Image change detection data
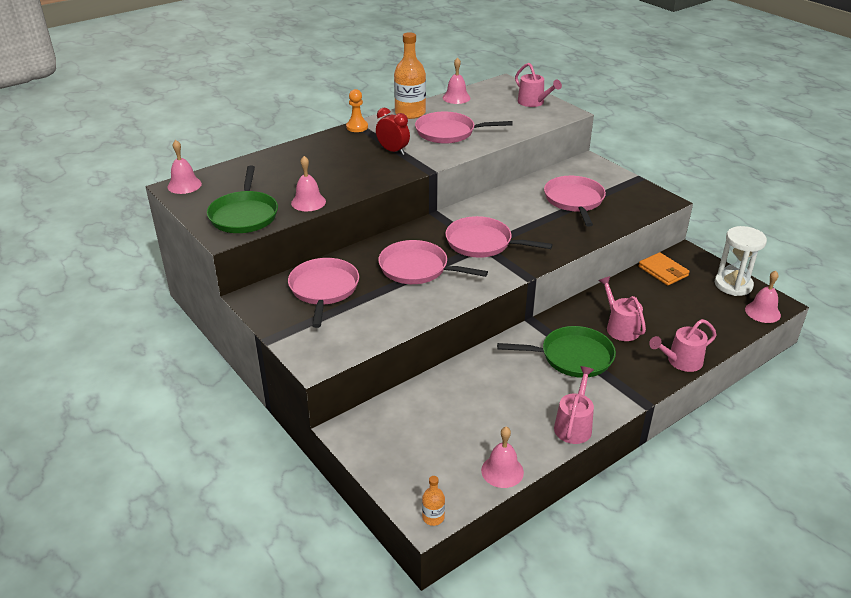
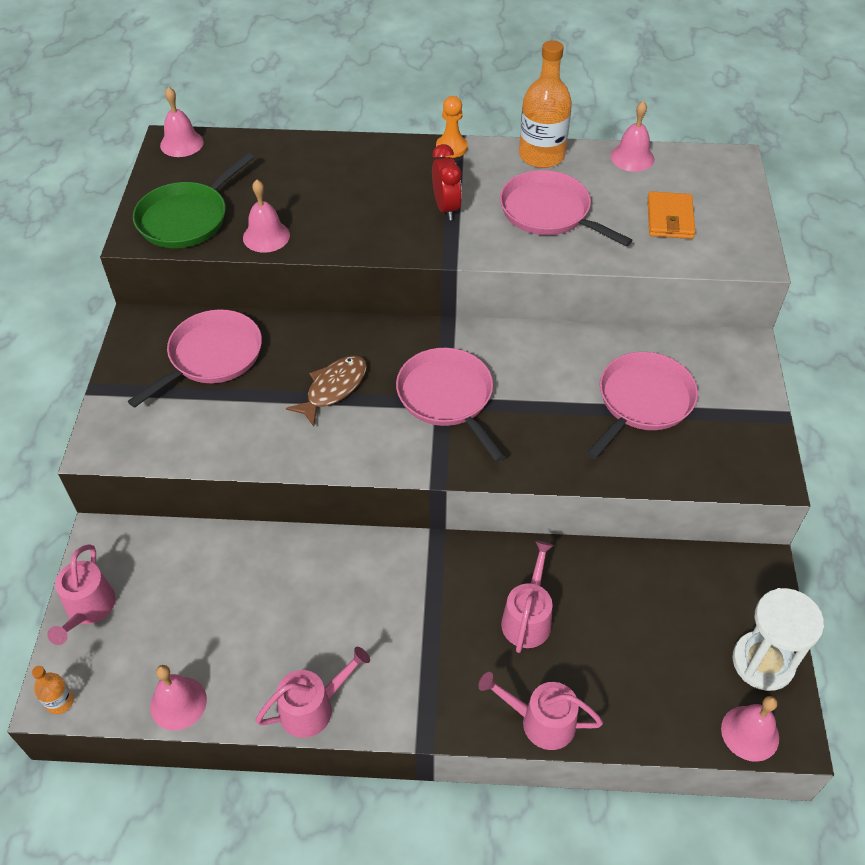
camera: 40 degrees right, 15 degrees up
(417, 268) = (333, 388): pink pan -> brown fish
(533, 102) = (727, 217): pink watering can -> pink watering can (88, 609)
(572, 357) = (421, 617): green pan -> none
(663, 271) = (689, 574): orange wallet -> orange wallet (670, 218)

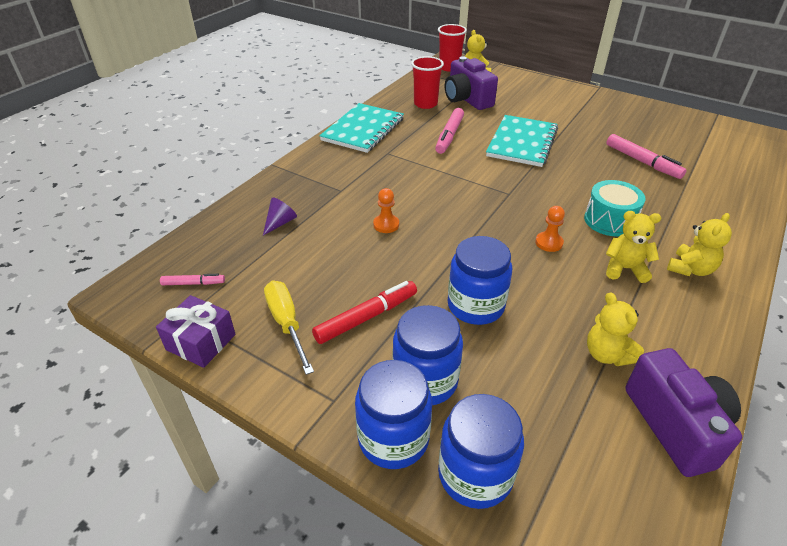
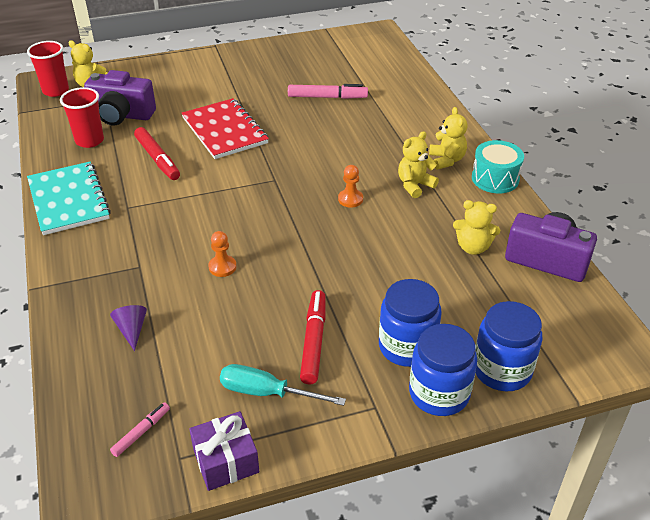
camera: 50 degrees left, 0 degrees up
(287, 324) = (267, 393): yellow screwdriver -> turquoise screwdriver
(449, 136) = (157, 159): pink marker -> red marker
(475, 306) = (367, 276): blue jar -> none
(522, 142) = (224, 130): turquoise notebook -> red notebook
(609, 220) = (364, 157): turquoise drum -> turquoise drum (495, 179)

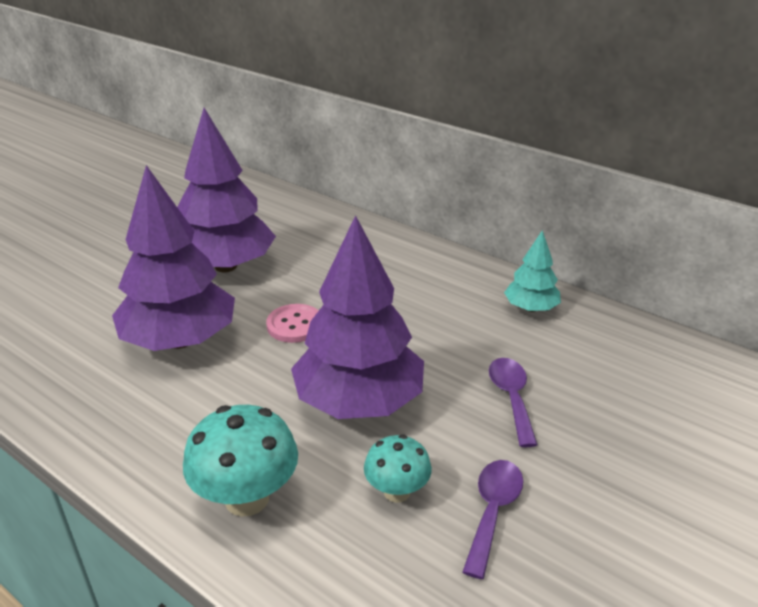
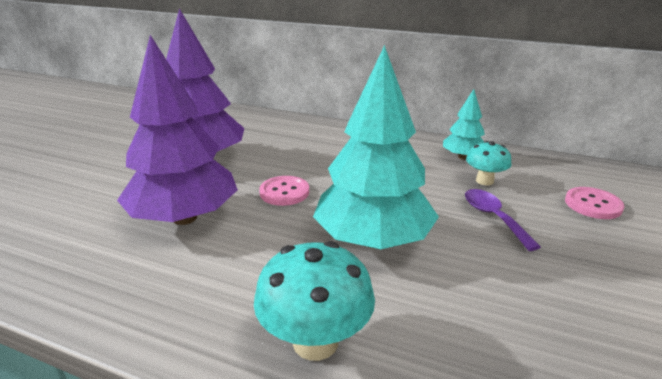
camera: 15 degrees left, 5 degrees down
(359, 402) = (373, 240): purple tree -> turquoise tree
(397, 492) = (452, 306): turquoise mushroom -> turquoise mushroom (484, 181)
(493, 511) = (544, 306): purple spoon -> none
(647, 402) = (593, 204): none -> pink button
---
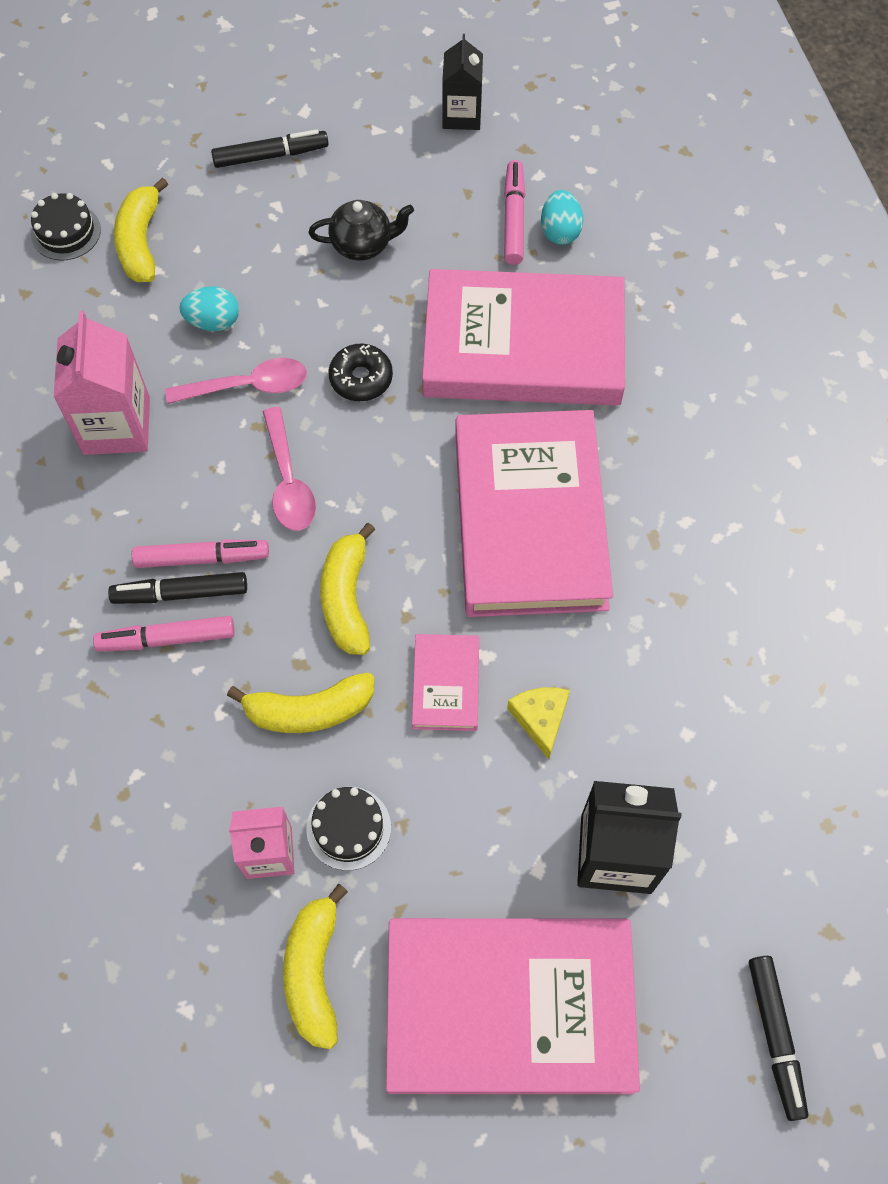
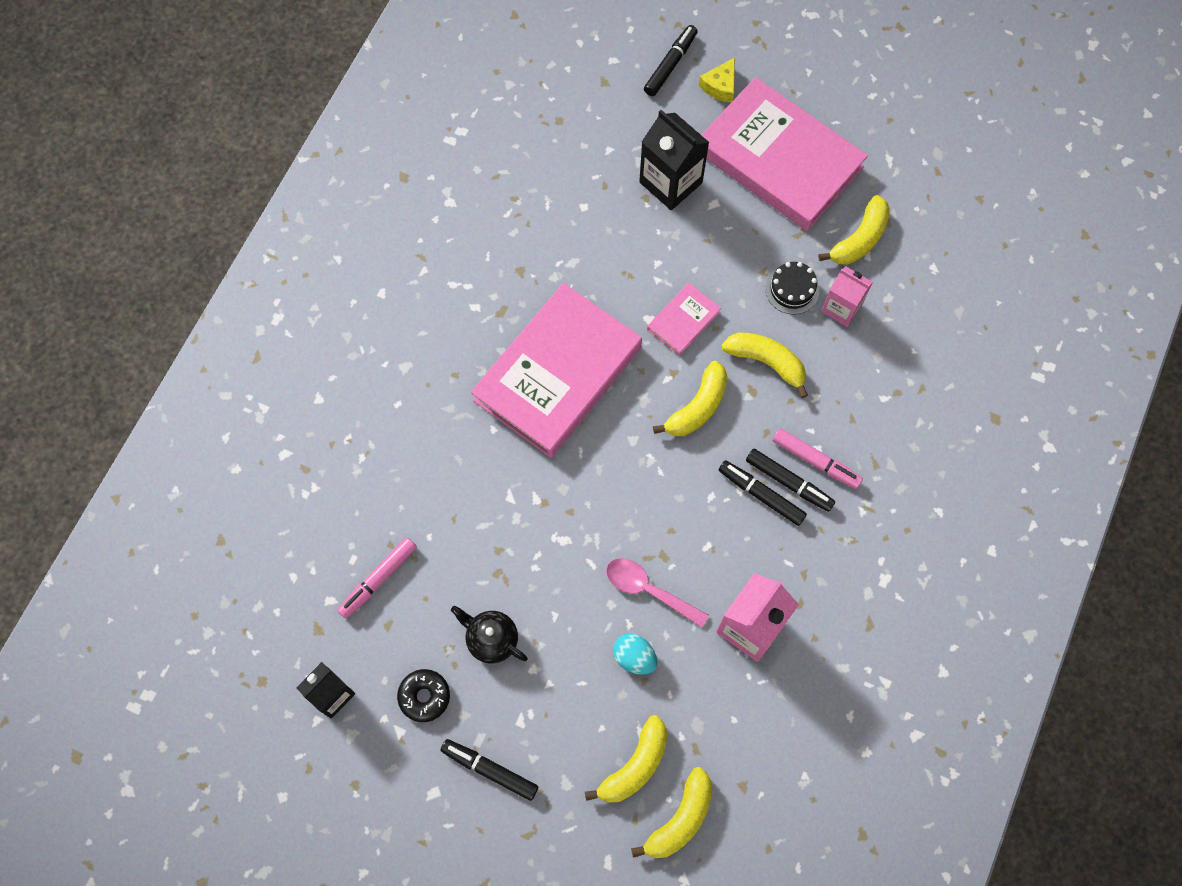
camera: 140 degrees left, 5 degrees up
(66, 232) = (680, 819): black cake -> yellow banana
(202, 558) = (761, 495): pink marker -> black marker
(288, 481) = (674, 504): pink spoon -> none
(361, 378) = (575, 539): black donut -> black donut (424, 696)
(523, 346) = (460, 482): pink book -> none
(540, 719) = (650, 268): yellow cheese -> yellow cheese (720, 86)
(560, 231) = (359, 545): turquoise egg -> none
---
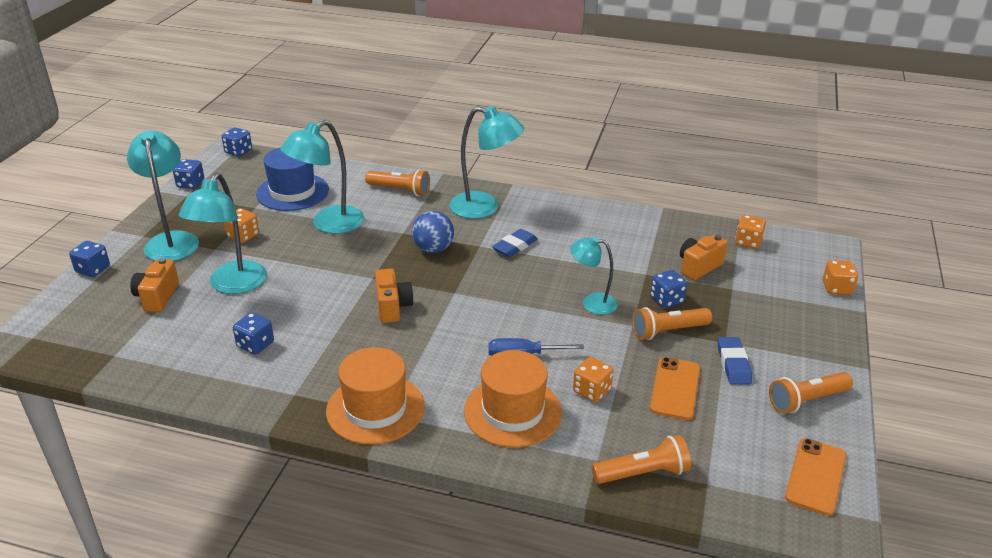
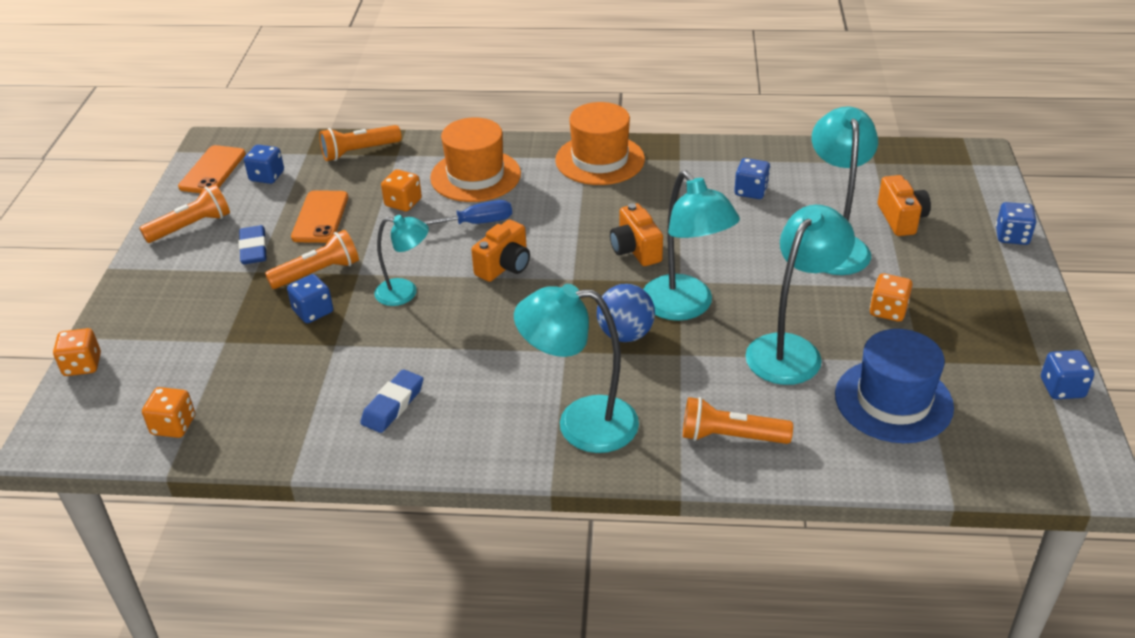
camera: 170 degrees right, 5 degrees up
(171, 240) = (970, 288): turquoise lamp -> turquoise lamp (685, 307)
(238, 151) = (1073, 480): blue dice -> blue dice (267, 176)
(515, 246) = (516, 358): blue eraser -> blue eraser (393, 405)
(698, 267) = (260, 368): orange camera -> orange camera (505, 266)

* **EXERCISE BRIEF**
Nothing except the lines from the one containing "camera: 40 degrees right, 15 degrees up" through the one containing "camera: 15 degrees left, 5 degrees down" should appear in the answer, exactly as above and without pictures.

* **RESPONSE AREA**
camera: 40 degrees right, 15 degrees up
(417, 268) = (333, 388): pink pan -> brown fish
(533, 102) = (727, 217): pink watering can -> pink watering can (88, 609)
(572, 357) = (421, 617): green pan -> none
(663, 271) = (689, 574): orange wallet -> orange wallet (670, 218)

camera: 50 degrees left, 0 degrees up
(287, 324) = (267, 393): yellow screwdriver -> turquoise screwdriver
(449, 136) = (157, 159): pink marker -> red marker
(475, 306) = (367, 276): blue jar -> none
(522, 142) = (224, 130): turquoise notebook -> red notebook
(609, 220) = (364, 157): turquoise drum -> turquoise drum (495, 179)

camera: 15 degrees left, 5 degrees down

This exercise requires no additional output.